- Task item: Return the records below in full. Keep every word exact and skip the images.

[Scene comparison data]
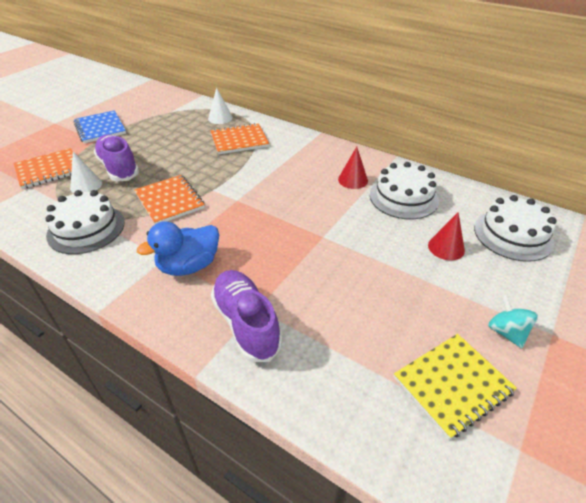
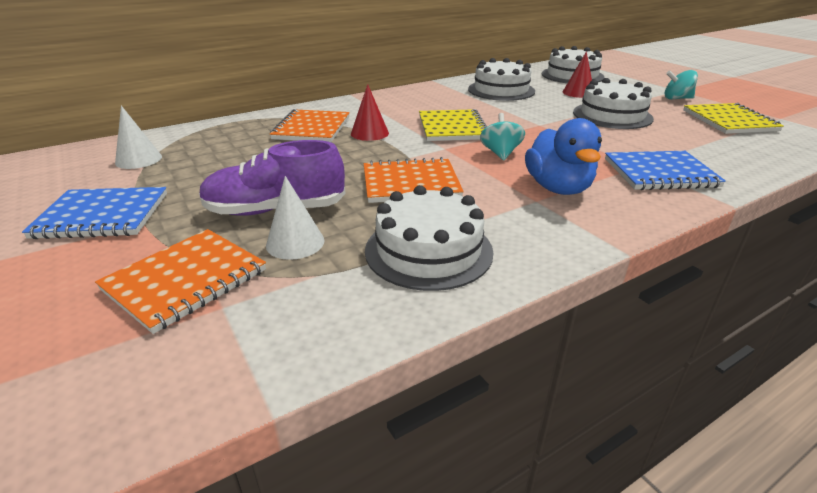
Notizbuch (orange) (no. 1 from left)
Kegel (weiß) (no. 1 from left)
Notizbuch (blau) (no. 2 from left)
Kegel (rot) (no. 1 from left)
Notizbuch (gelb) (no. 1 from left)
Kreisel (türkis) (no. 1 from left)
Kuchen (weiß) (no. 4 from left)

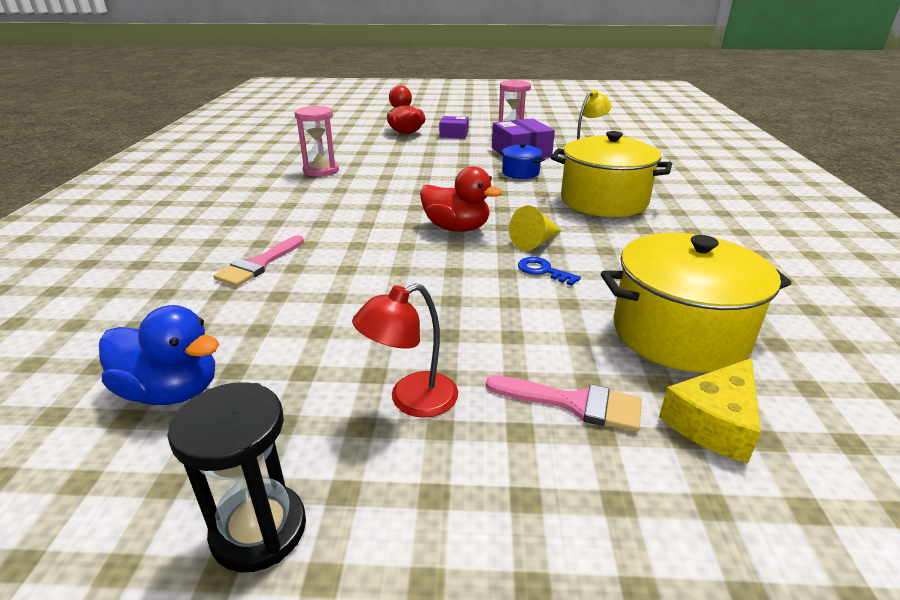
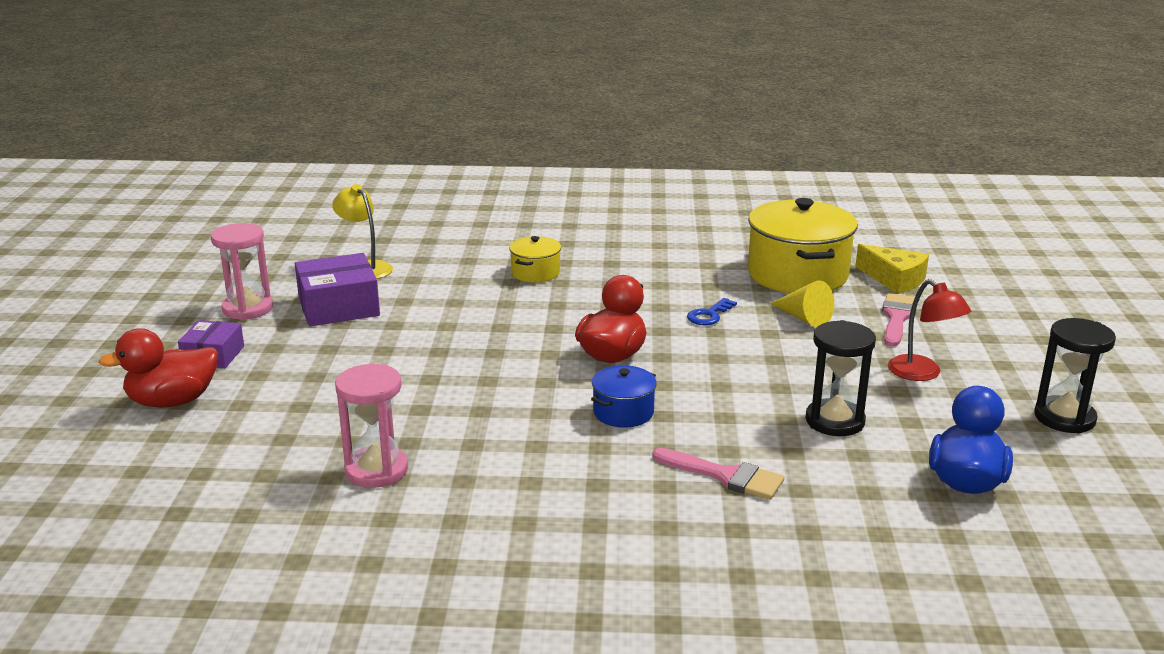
Kochtopf (blau)
Kegel (gelb)
Kochtopf (gelb) (no. 1 from left)
Sanduhr (schwarz) (no. 1 from left)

- Output for this exercise:
Notizbuch (orange) (no. 1 from left)
Kegel (weiß) (no. 1 from left)
Notizbuch (blau) (no. 2 from left)
Kegel (rot) (no. 1 from left)
Notizbuch (gelb) (no. 1 from left)
Kreisel (türkis) (no. 1 from left)
Kuchen (weiß) (no. 4 from left)

Kochtopf (blau)
Kegel (gelb)
Kochtopf (gelb) (no. 1 from left)
Sanduhr (schwarz) (no. 1 from left)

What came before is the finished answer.